Record set section start

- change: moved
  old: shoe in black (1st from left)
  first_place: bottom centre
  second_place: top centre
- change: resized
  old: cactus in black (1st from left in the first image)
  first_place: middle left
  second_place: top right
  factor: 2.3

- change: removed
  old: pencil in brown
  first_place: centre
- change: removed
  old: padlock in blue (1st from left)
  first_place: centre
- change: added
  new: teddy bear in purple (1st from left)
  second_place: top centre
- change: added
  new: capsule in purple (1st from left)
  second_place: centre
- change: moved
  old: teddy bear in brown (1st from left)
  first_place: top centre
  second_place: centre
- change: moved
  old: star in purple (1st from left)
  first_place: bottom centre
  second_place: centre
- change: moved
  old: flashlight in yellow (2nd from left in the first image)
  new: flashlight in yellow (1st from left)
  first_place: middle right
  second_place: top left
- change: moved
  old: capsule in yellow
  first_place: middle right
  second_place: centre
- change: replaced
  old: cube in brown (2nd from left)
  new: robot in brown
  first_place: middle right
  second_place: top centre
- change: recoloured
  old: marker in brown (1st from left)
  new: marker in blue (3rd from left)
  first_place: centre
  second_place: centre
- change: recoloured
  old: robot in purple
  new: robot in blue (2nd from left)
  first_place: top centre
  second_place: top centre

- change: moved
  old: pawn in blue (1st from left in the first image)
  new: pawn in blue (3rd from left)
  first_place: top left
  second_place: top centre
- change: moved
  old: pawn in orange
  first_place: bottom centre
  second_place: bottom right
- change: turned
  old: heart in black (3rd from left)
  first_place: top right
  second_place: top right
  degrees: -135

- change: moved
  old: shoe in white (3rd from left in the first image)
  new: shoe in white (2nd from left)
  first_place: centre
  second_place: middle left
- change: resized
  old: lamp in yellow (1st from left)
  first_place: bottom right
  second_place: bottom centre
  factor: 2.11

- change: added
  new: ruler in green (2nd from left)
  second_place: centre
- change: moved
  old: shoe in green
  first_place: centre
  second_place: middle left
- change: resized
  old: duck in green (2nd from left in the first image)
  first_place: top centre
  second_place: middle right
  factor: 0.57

Record set section end

## Exercise requirements
Transcribe the data above completely and exactly.

## Result for this exercise
- change: moved
  old: shoe in black (1st from left)
  first_place: bottom centre
  second_place: top centre
- change: resized
  old: cactus in black (1st from left in the first image)
  first_place: middle left
  second_place: top right
  factor: 2.3

- change: removed
  old: pencil in brown
  first_place: centre
- change: removed
  old: padlock in blue (1st from left)
  first_place: centre
- change: added
  new: teddy bear in purple (1st from left)
  second_place: top centre
- change: added
  new: capsule in purple (1st from left)
  second_place: centre
- change: moved
  old: teddy bear in brown (1st from left)
  first_place: top centre
  second_place: centre
- change: moved
  old: star in purple (1st from left)
  first_place: bottom centre
  second_place: centre
- change: moved
  old: flashlight in yellow (2nd from left in the first image)
  new: flashlight in yellow (1st from left)
  first_place: middle right
  second_place: top left
- change: moved
  old: capsule in yellow
  first_place: middle right
  second_place: centre
- change: replaced
  old: cube in brown (2nd from left)
  new: robot in brown
  first_place: middle right
  second_place: top centre
- change: recoloured
  old: marker in brown (1st from left)
  new: marker in blue (3rd from left)
  first_place: centre
  second_place: centre
- change: recoloured
  old: robot in purple
  new: robot in blue (2nd from left)
  first_place: top centre
  second_place: top centre

- change: moved
  old: pawn in blue (1st from left in the first image)
  new: pawn in blue (3rd from left)
  first_place: top left
  second_place: top centre
- change: moved
  old: pawn in orange
  first_place: bottom centre
  second_place: bottom right
- change: turned
  old: heart in black (3rd from left)
  first_place: top right
  second_place: top right
  degrees: -135

- change: moved
  old: shoe in white (3rd from left in the first image)
  new: shoe in white (2nd from left)
  first_place: centre
  second_place: middle left
- change: resized
  old: lamp in yellow (1st from left)
  first_place: bottom right
  second_place: bottom centre
  factor: 2.11

- change: added
  new: ruler in green (2nd from left)
  second_place: centre
- change: moved
  old: shoe in green
  first_place: centre
  second_place: middle left
- change: resized
  old: duck in green (2nd from left in the first image)
  first_place: top centre
  second_place: middle right
  factor: 0.57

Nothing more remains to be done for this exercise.